== Task to carry out ==
Where does the string "slope" appear in the records? Copy each line that holds it.
BEGIN Data records
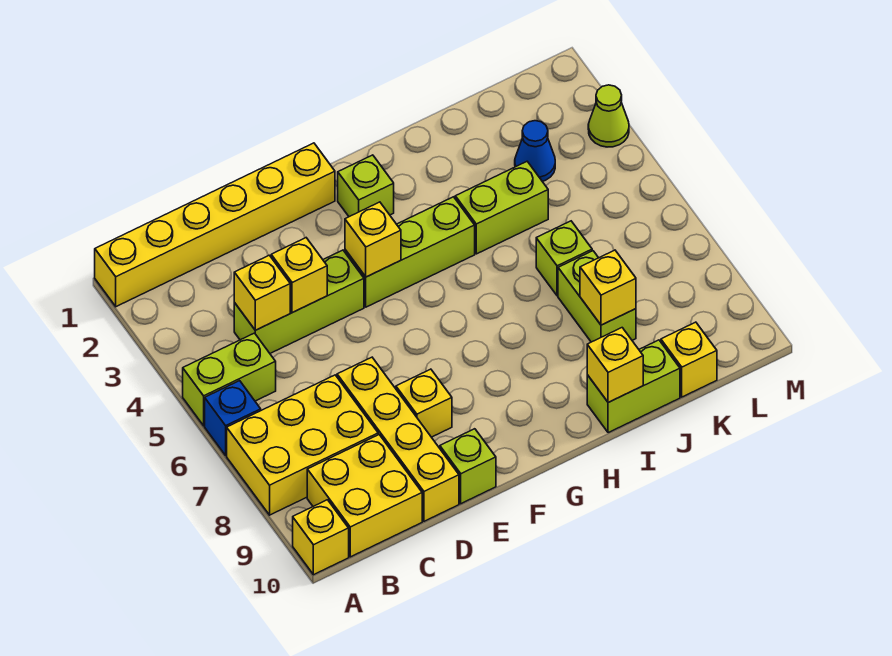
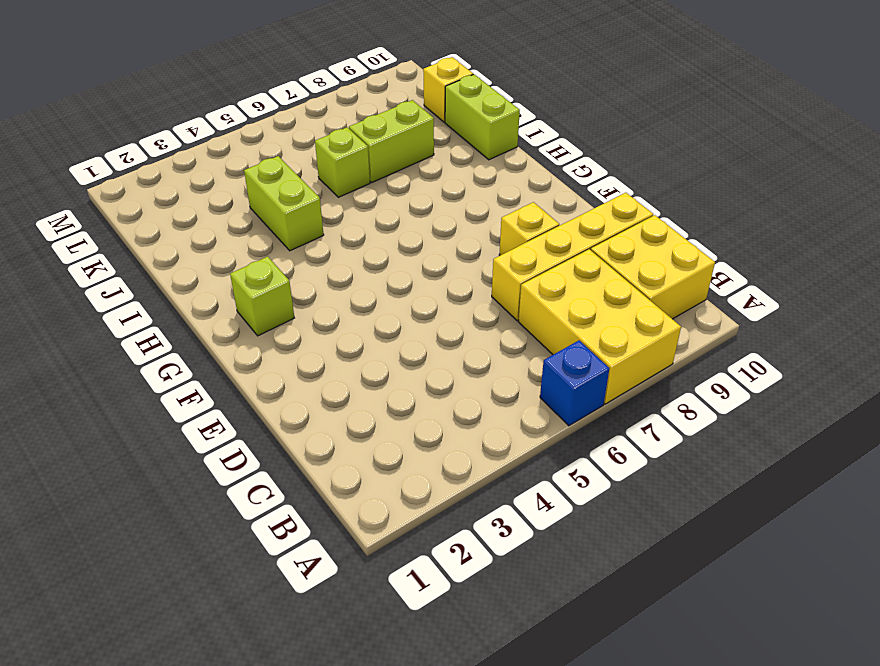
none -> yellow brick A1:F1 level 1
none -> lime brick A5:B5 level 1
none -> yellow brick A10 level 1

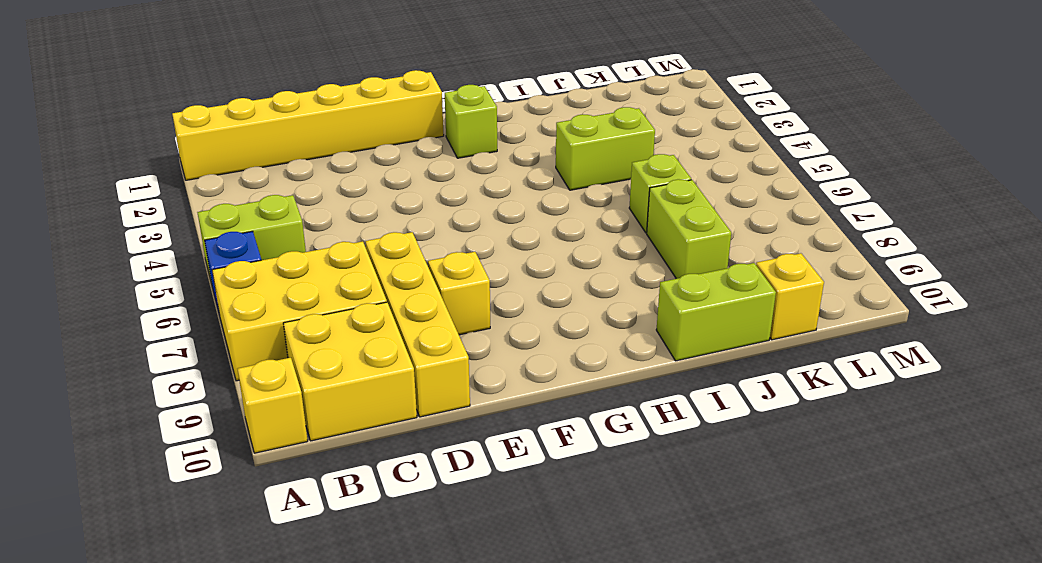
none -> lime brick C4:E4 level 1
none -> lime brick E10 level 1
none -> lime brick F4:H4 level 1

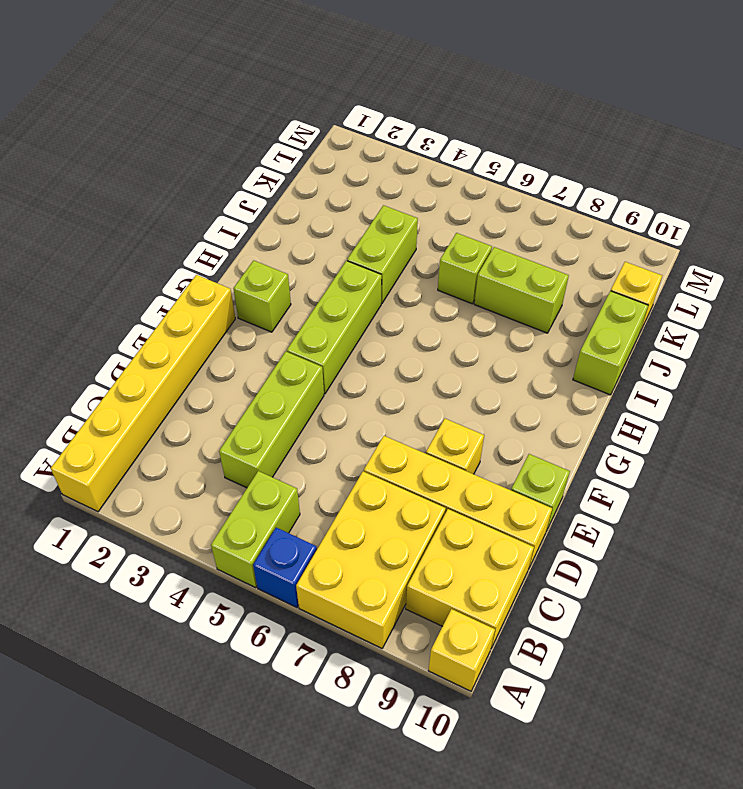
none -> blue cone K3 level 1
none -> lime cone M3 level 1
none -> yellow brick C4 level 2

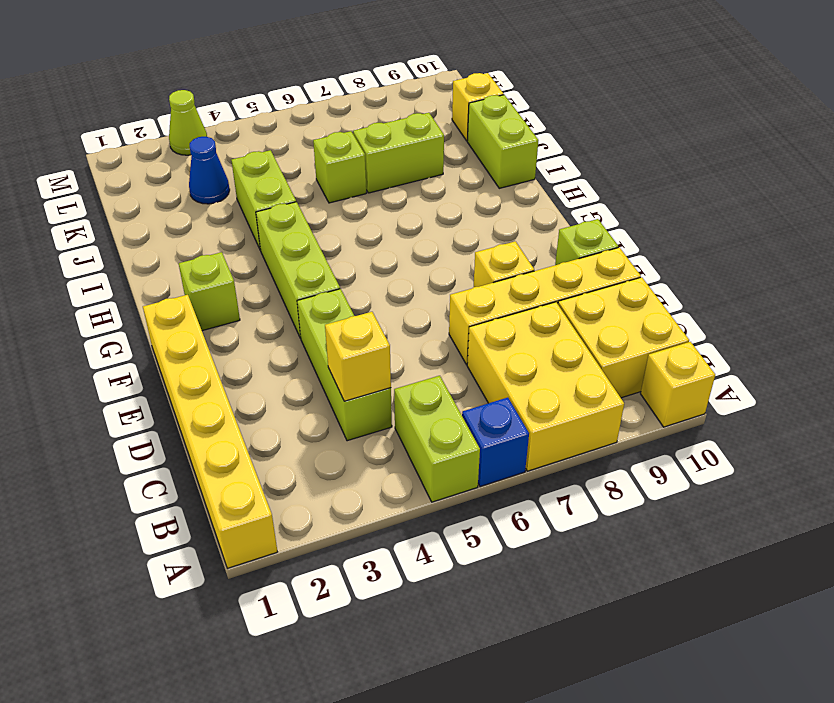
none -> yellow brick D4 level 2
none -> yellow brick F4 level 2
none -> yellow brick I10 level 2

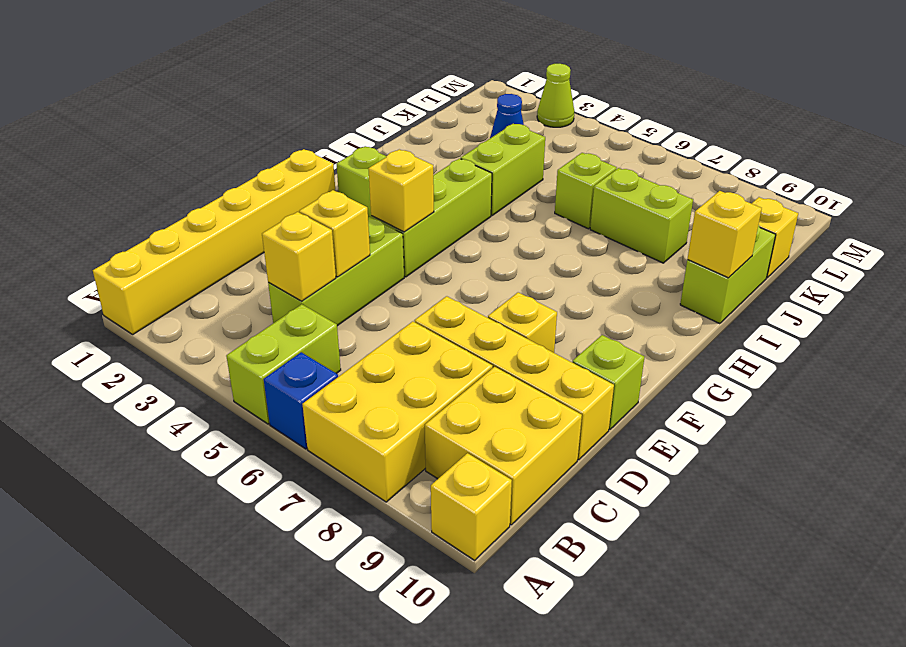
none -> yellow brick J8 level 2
END Data records
BEGIN Data records
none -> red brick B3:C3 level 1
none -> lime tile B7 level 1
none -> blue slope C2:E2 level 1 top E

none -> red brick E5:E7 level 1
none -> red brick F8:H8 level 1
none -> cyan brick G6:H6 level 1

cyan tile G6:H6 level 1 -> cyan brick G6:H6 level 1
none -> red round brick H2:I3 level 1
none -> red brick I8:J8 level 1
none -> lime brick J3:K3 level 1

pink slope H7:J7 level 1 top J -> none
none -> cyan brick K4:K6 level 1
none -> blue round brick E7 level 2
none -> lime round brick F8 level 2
END Data records
BEGIN Data records
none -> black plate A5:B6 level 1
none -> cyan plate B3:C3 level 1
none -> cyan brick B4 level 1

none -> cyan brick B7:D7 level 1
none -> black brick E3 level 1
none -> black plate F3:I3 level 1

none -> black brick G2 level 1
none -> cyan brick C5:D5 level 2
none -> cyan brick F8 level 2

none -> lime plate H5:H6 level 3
END Data records
== Response box ==
none -> blue slope C2:E2 level 1 top E
pink slope H7:J7 level 1 top J -> none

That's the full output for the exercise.